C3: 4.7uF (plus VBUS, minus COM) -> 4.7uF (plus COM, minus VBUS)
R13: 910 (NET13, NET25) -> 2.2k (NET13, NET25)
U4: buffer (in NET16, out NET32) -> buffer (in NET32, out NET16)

---

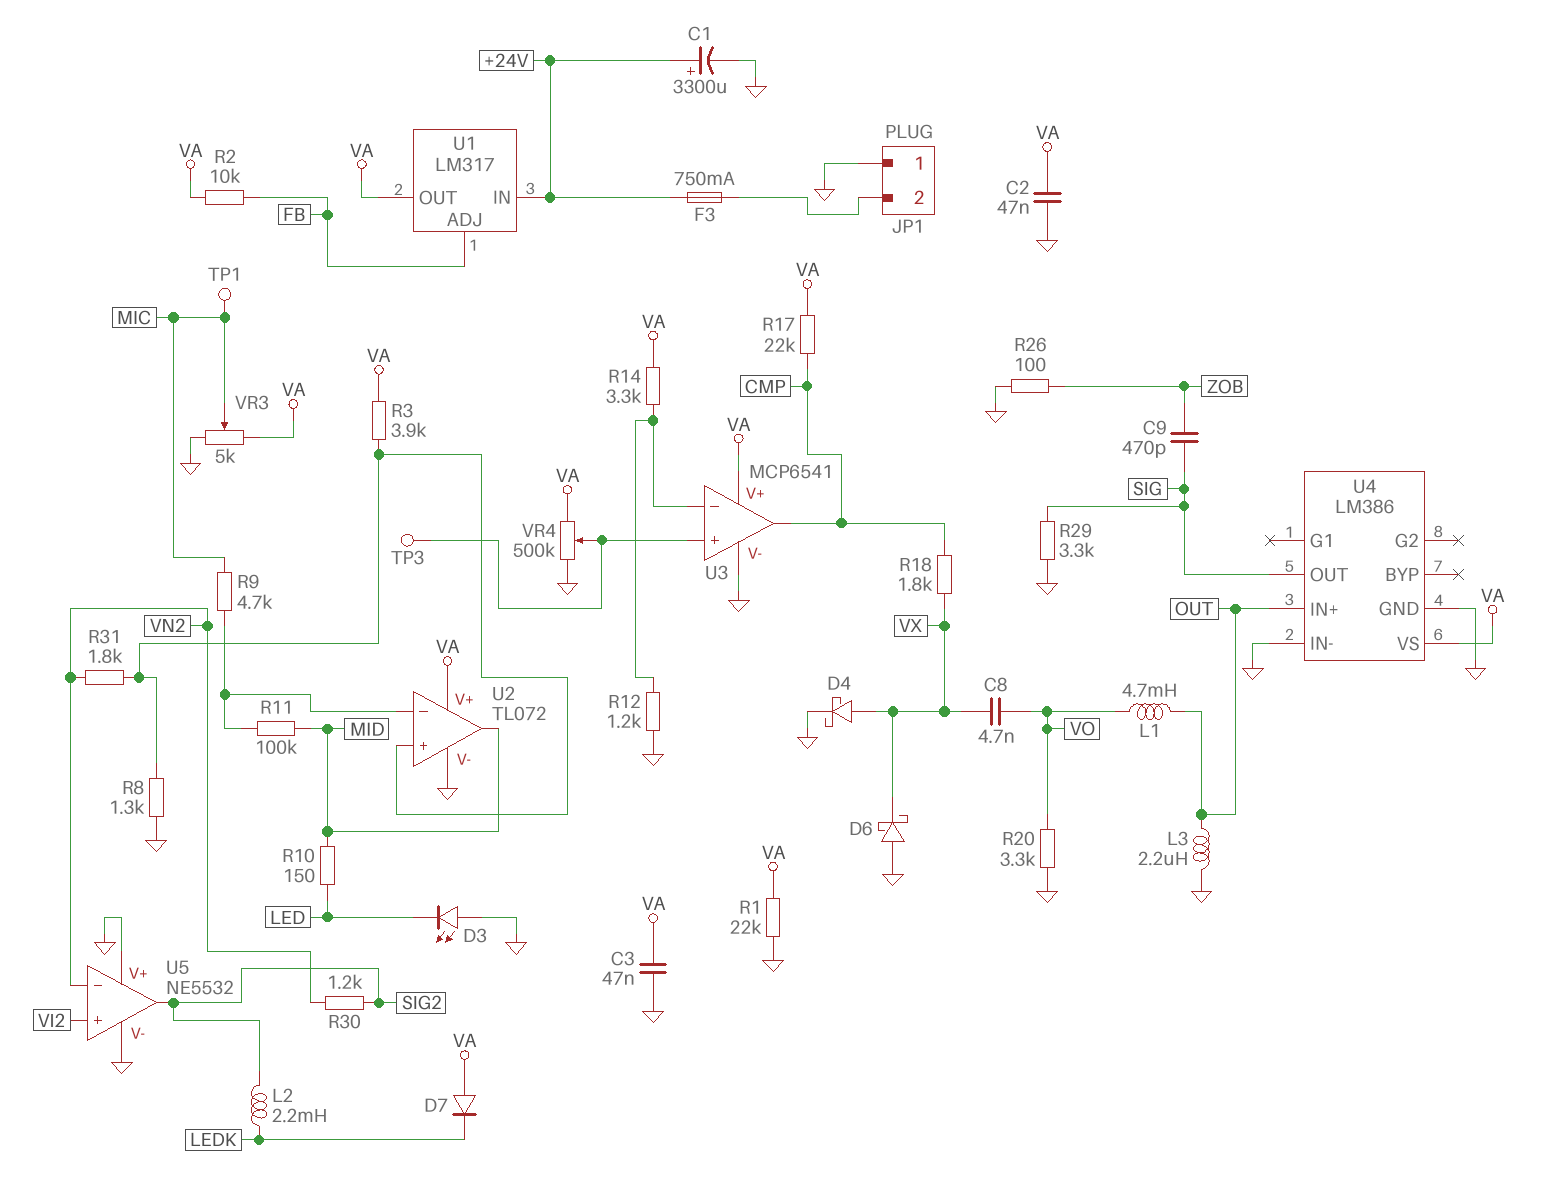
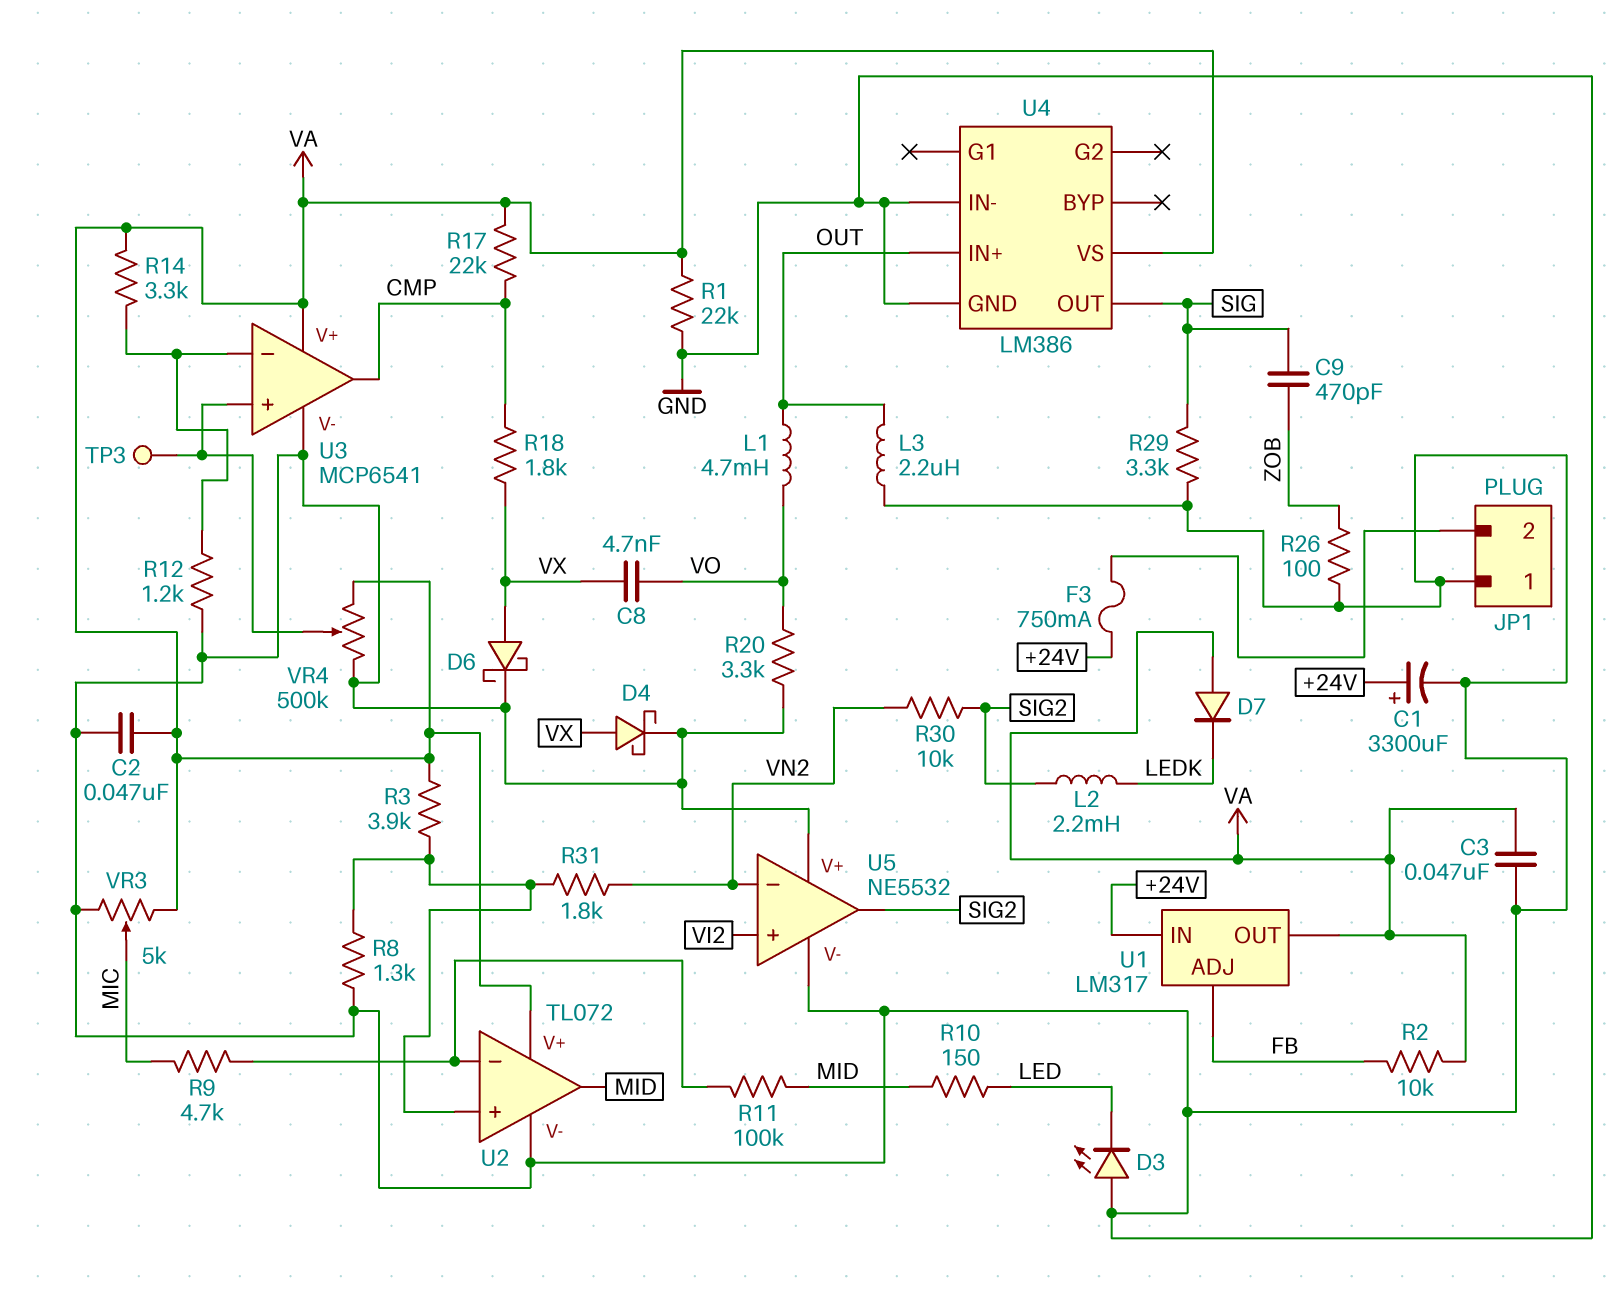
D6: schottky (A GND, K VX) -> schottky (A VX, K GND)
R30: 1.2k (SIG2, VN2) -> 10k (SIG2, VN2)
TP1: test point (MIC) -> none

---

_Exercise description_
Which lines above run from the one containing "R13: 910 (NET13, NET25)" down to the one containing "U4: buffer (in"? Repeat exactly those, both ends included, and nothing else.

_Problem solution_
R13: 910 (NET13, NET25) -> 2.2k (NET13, NET25)
U4: buffer (in NET16, out NET32) -> buffer (in NET32, out NET16)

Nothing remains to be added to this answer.